**Requirement:** Copy the listing exactly as given. Omit every picture.

**Task inputs:**

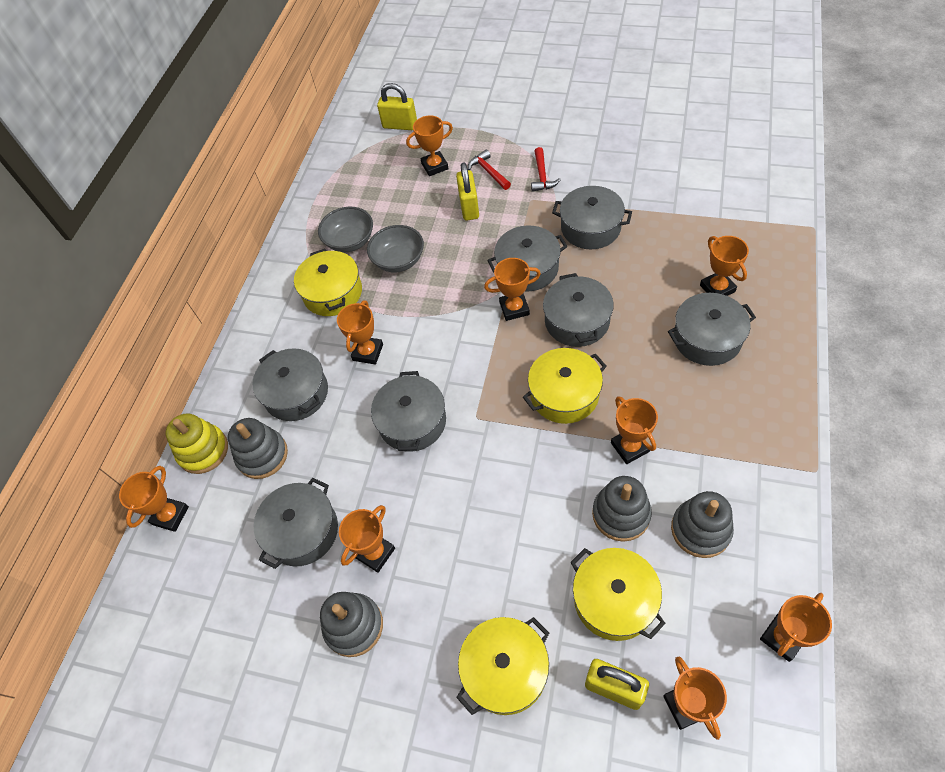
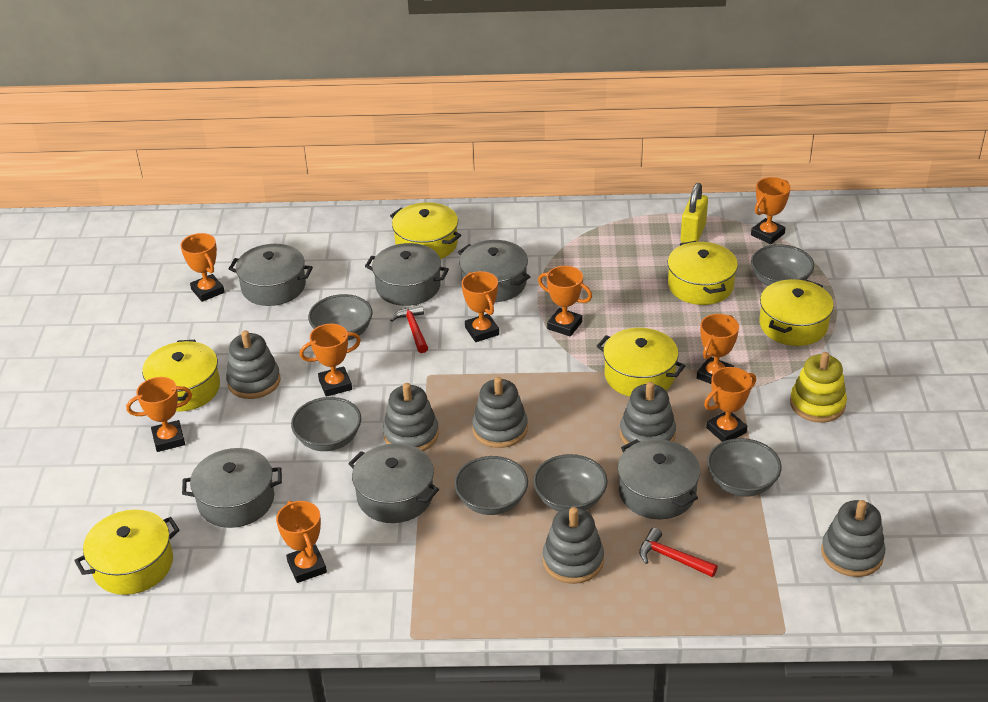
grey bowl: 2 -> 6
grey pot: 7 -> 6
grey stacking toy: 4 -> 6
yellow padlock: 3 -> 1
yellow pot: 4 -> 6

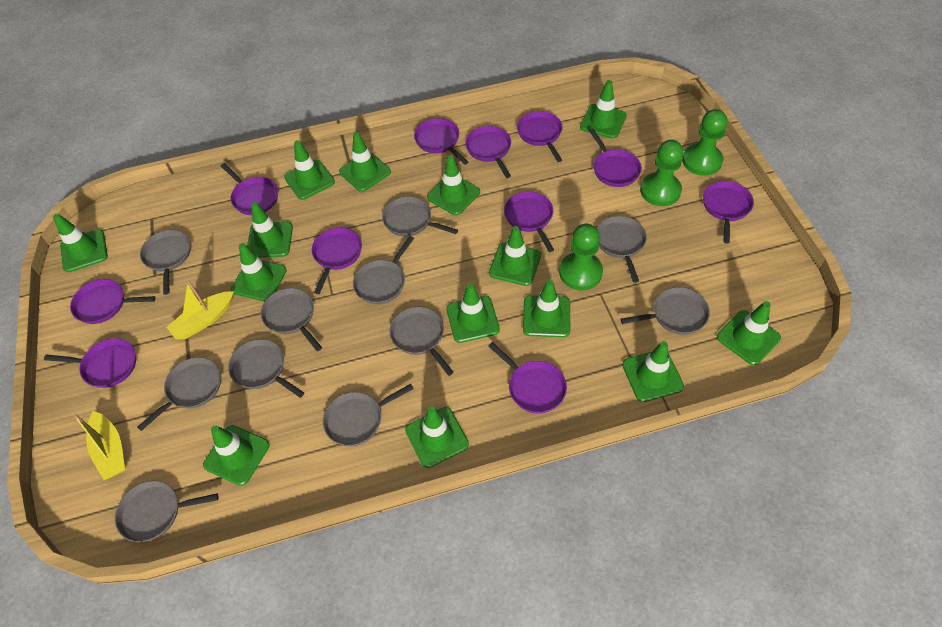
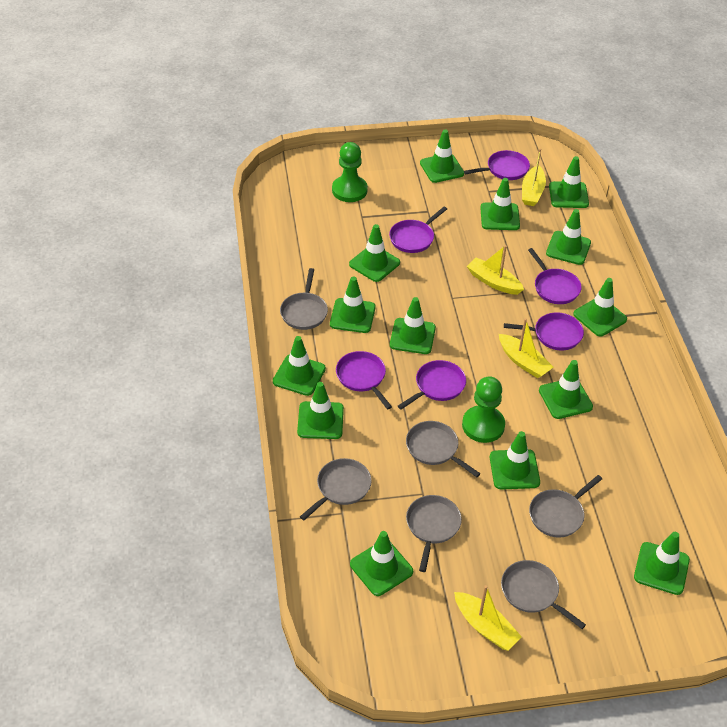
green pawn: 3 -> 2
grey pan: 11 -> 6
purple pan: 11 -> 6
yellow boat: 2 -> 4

**Result of this exercise:**
grey bowl: 2 -> 6
grey pot: 7 -> 6
grey stacking toy: 4 -> 6
yellow padlock: 3 -> 1
yellow pot: 4 -> 6

green pawn: 3 -> 2
grey pan: 11 -> 6
purple pan: 11 -> 6
yellow boat: 2 -> 4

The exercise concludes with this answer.